» To do
In your copy of the data, omit the pictures and keep all else exactly as given.

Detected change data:

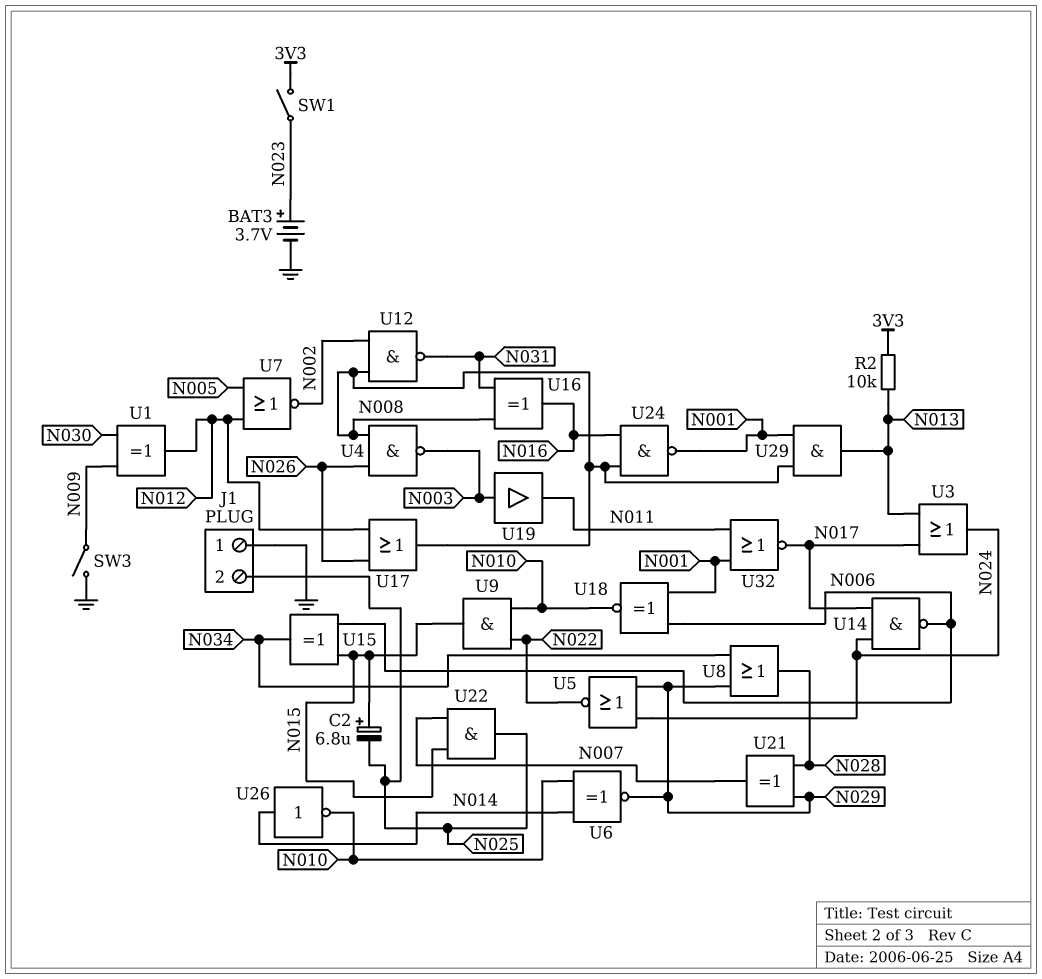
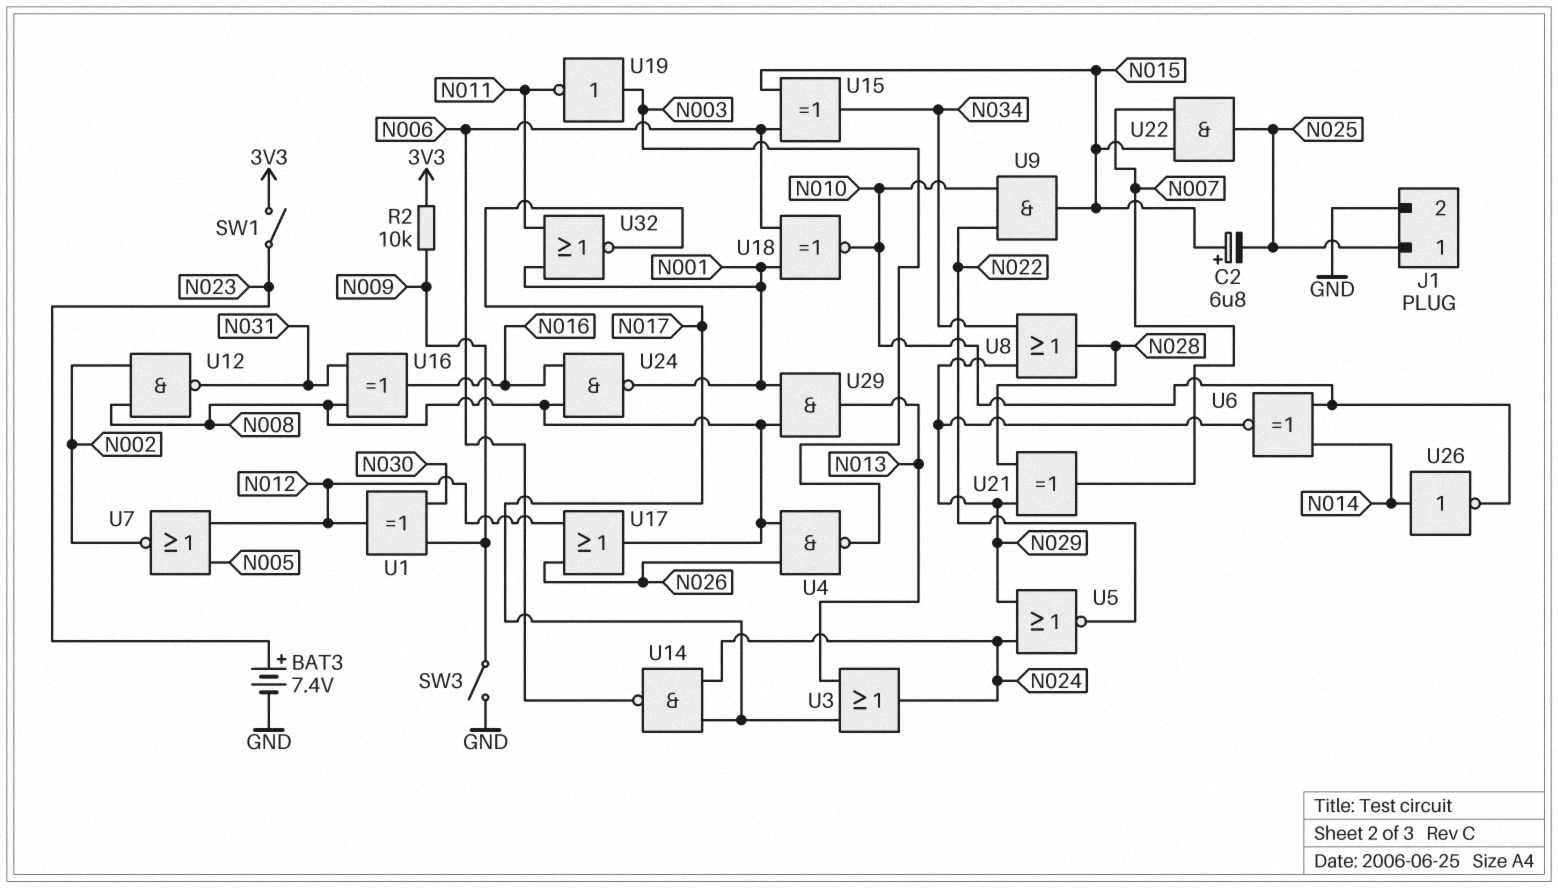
BAT3: 3.7V (plus N023, minus GND) -> 7.4V (plus N023, minus GND)
J1 pin 1: GND -> N025
J1 pin 2: N025 -> GND
R2: 10k (3V3, N013) -> 10k (3V3, N009)
U19: buffer (in N003, out N011) -> NOT (in N003, out N011)

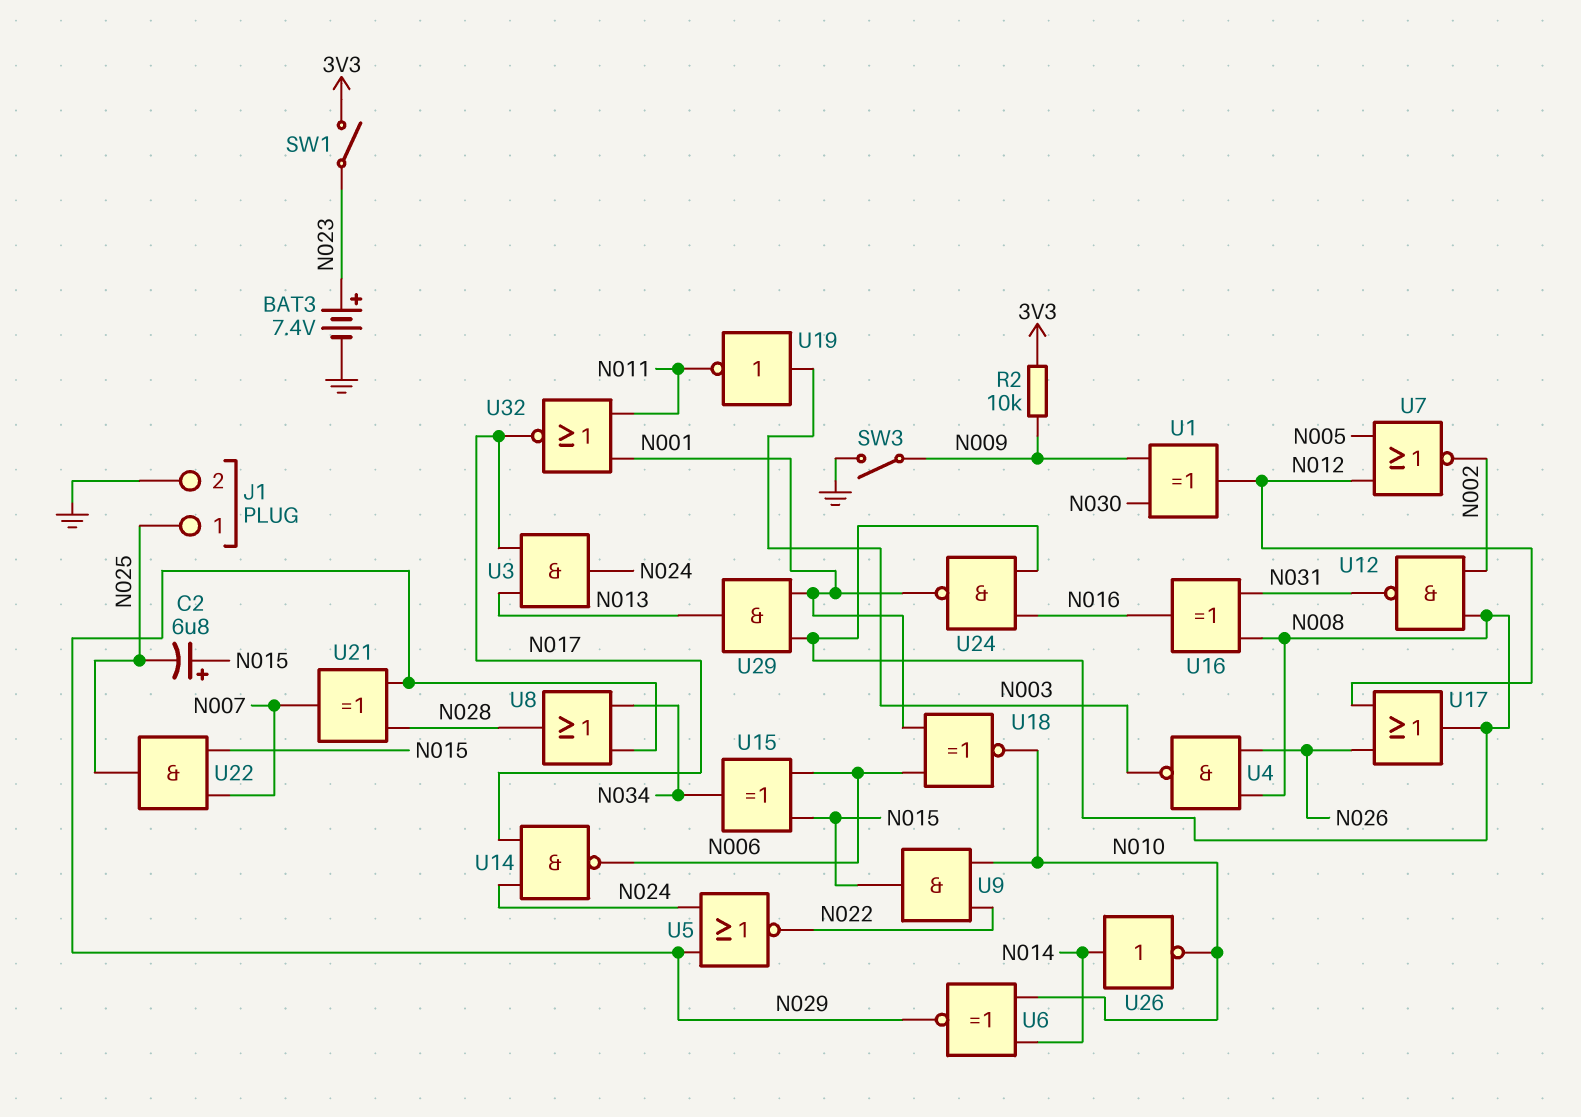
U3: OR (in N013, in N017, out N024) -> AND (in N013, in N017, out N024)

» Solution for this problem
BAT3: 3.7V (plus N023, minus GND) -> 7.4V (plus N023, minus GND)
J1 pin 1: GND -> N025
J1 pin 2: N025 -> GND
R2: 10k (3V3, N013) -> 10k (3V3, N009)
U19: buffer (in N003, out N011) -> NOT (in N003, out N011)

U3: OR (in N013, in N017, out N024) -> AND (in N013, in N017, out N024)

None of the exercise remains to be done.